Would you write out every entry exactly, but without the pictures?

Stored data entries
--- --- ---
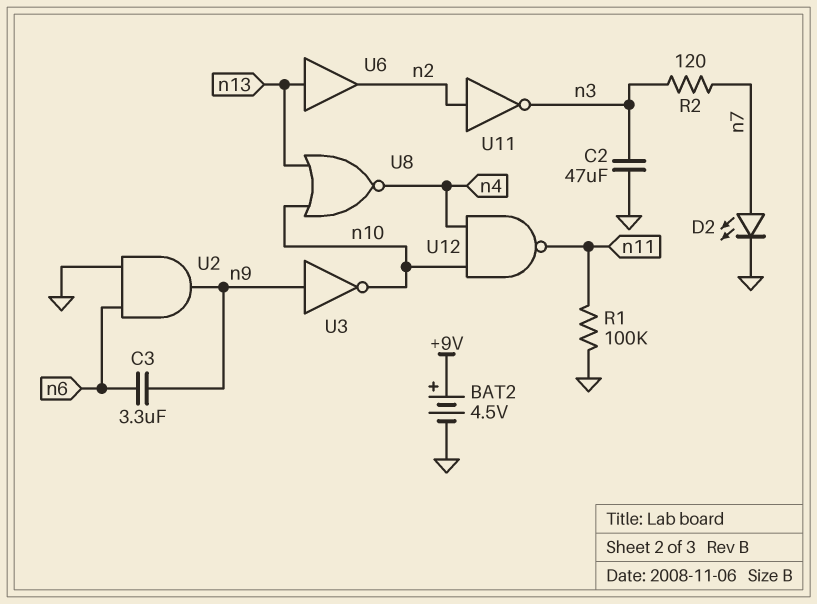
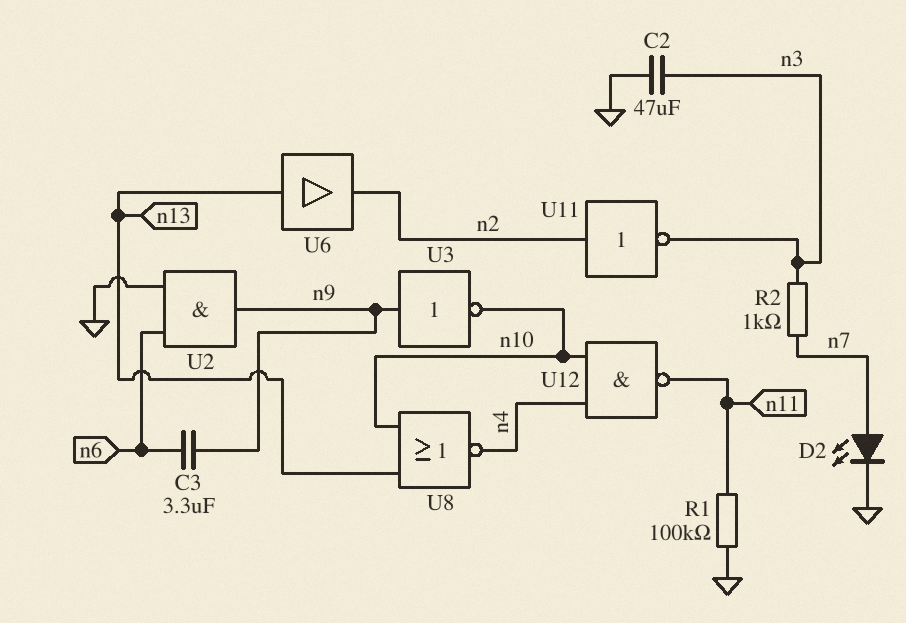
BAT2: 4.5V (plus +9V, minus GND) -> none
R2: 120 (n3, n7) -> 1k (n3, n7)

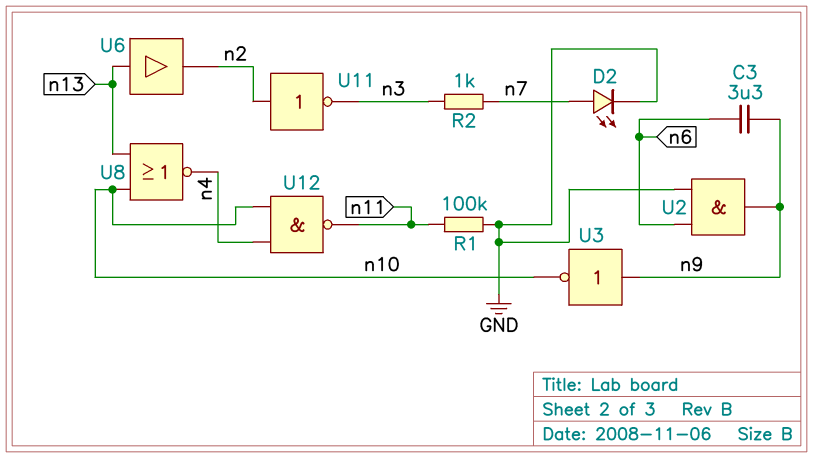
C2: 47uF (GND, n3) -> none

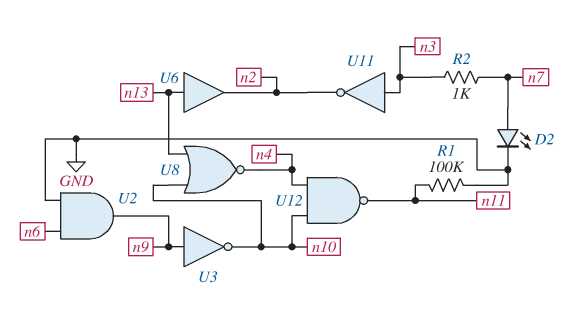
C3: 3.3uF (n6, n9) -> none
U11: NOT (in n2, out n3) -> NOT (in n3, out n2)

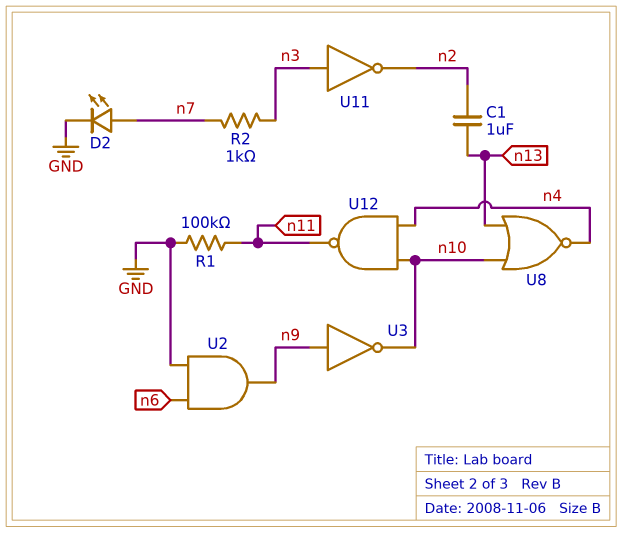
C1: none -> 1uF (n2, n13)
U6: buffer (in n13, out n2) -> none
--- --- ---
* RESULT OF THE TASK *
BAT2: 4.5V (plus +9V, minus GND) -> none
R2: 120 (n3, n7) -> 1k (n3, n7)

C2: 47uF (GND, n3) -> none

C3: 3.3uF (n6, n9) -> none
U11: NOT (in n2, out n3) -> NOT (in n3, out n2)

C1: none -> 1uF (n2, n13)
U6: buffer (in n13, out n2) -> none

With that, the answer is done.